**Task instructions:**
Would you please output the data exactly, omitting no line?

┌────────

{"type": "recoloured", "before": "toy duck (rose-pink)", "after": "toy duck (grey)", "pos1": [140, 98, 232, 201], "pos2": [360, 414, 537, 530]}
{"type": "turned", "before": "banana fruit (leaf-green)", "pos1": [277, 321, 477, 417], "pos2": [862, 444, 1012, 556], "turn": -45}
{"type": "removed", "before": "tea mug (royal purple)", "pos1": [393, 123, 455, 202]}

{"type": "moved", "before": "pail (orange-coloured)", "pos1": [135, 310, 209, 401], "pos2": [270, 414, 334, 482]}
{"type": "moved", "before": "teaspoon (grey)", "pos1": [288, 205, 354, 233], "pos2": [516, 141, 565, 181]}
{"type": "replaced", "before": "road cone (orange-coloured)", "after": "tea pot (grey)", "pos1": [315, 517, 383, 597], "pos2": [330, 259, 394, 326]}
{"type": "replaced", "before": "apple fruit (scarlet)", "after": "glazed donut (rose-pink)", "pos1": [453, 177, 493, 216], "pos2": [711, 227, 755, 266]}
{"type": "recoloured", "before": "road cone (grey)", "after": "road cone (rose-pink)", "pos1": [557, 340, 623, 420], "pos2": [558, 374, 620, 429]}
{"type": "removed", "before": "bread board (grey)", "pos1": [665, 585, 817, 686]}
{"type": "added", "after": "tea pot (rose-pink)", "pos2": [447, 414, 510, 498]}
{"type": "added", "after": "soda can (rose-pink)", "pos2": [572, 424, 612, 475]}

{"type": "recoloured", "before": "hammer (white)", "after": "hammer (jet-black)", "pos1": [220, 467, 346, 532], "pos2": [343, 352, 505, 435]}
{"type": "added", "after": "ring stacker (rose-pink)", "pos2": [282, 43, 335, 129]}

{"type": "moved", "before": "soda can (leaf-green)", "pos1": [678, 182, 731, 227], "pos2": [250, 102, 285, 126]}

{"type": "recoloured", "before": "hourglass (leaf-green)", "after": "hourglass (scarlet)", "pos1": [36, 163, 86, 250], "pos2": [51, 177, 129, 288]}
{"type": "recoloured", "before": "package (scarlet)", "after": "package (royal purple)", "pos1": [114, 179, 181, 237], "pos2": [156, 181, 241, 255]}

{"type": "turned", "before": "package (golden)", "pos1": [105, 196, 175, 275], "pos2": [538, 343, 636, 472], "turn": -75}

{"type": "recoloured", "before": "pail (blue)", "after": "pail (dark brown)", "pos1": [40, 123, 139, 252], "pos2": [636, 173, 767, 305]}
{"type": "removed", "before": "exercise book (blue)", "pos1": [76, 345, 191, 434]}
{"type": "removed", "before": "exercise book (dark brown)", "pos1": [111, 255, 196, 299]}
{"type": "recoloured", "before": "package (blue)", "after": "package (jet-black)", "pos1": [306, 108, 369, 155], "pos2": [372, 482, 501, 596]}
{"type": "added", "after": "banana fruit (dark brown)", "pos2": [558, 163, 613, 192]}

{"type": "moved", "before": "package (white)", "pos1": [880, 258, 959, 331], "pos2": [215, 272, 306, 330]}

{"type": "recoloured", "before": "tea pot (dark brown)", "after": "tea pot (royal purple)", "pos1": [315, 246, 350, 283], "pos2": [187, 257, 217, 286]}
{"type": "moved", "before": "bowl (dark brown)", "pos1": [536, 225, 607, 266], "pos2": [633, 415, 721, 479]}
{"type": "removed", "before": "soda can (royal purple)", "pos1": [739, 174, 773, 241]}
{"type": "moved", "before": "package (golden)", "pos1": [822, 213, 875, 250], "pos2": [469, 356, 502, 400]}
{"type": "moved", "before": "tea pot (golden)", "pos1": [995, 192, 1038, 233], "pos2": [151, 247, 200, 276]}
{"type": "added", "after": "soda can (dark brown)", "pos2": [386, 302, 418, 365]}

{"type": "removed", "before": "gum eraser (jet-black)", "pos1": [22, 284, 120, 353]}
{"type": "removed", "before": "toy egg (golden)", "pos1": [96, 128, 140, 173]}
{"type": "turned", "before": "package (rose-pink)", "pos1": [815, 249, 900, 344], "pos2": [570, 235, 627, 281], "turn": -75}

└────────

**Reply to the task:**
{"type": "recoloured", "before": "toy duck (rose-pink)", "after": "toy duck (grey)", "pos1": [140, 98, 232, 201], "pos2": [360, 414, 537, 530]}
{"type": "turned", "before": "banana fruit (leaf-green)", "pos1": [277, 321, 477, 417], "pos2": [862, 444, 1012, 556], "turn": -45}
{"type": "removed", "before": "tea mug (royal purple)", "pos1": [393, 123, 455, 202]}

{"type": "moved", "before": "pail (orange-coloured)", "pos1": [135, 310, 209, 401], "pos2": [270, 414, 334, 482]}
{"type": "moved", "before": "teaspoon (grey)", "pos1": [288, 205, 354, 233], "pos2": [516, 141, 565, 181]}
{"type": "replaced", "before": "road cone (orange-coloured)", "after": "tea pot (grey)", "pos1": [315, 517, 383, 597], "pos2": [330, 259, 394, 326]}
{"type": "replaced", "before": "apple fruit (scarlet)", "after": "glazed donut (rose-pink)", "pos1": [453, 177, 493, 216], "pos2": [711, 227, 755, 266]}
{"type": "recoloured", "before": "road cone (grey)", "after": "road cone (rose-pink)", "pos1": [557, 340, 623, 420], "pos2": [558, 374, 620, 429]}
{"type": "removed", "before": "bread board (grey)", "pos1": [665, 585, 817, 686]}
{"type": "added", "after": "tea pot (rose-pink)", "pos2": [447, 414, 510, 498]}
{"type": "added", "after": "soda can (rose-pink)", "pos2": [572, 424, 612, 475]}

{"type": "recoloured", "before": "hammer (white)", "after": "hammer (jet-black)", "pos1": [220, 467, 346, 532], "pos2": [343, 352, 505, 435]}
{"type": "added", "after": "ring stacker (rose-pink)", "pos2": [282, 43, 335, 129]}

{"type": "moved", "before": "soda can (leaf-green)", "pos1": [678, 182, 731, 227], "pos2": [250, 102, 285, 126]}

{"type": "recoloured", "before": "hourglass (leaf-green)", "after": "hourglass (scarlet)", "pos1": [36, 163, 86, 250], "pos2": [51, 177, 129, 288]}
{"type": "recoloured", "before": "package (scarlet)", "after": "package (royal purple)", "pos1": [114, 179, 181, 237], "pos2": [156, 181, 241, 255]}

{"type": "turned", "before": "package (golden)", "pos1": [105, 196, 175, 275], "pos2": [538, 343, 636, 472], "turn": -75}

{"type": "recoloured", "before": "pail (blue)", "after": "pail (dark brown)", "pos1": [40, 123, 139, 252], "pos2": [636, 173, 767, 305]}
{"type": "removed", "before": "exercise book (blue)", "pos1": [76, 345, 191, 434]}
{"type": "removed", "before": "exercise book (dark brown)", "pos1": [111, 255, 196, 299]}
{"type": "recoloured", "before": "package (blue)", "after": "package (jet-black)", "pos1": [306, 108, 369, 155], "pos2": [372, 482, 501, 596]}
{"type": "added", "after": "banana fruit (dark brown)", "pos2": [558, 163, 613, 192]}

{"type": "moved", "before": "package (white)", "pos1": [880, 258, 959, 331], "pos2": [215, 272, 306, 330]}

{"type": "recoloured", "before": "tea pot (dark brown)", "after": "tea pot (royal purple)", "pos1": [315, 246, 350, 283], "pos2": [187, 257, 217, 286]}
{"type": "moved", "before": "bowl (dark brown)", "pos1": [536, 225, 607, 266], "pos2": [633, 415, 721, 479]}
{"type": "removed", "before": "soda can (royal purple)", "pos1": [739, 174, 773, 241]}
{"type": "moved", "before": "package (golden)", "pos1": [822, 213, 875, 250], "pos2": [469, 356, 502, 400]}
{"type": "moved", "before": "tea pot (golden)", "pos1": [995, 192, 1038, 233], "pos2": [151, 247, 200, 276]}
{"type": "added", "after": "soda can (dark brown)", "pos2": [386, 302, 418, 365]}

{"type": "removed", "before": "gum eraser (jet-black)", "pos1": [22, 284, 120, 353]}
{"type": "removed", "before": "toy egg (golden)", "pos1": [96, 128, 140, 173]}
{"type": "turned", "before": "package (rose-pink)", "pos1": [815, 249, 900, 344], "pos2": [570, 235, 627, 281], "turn": -75}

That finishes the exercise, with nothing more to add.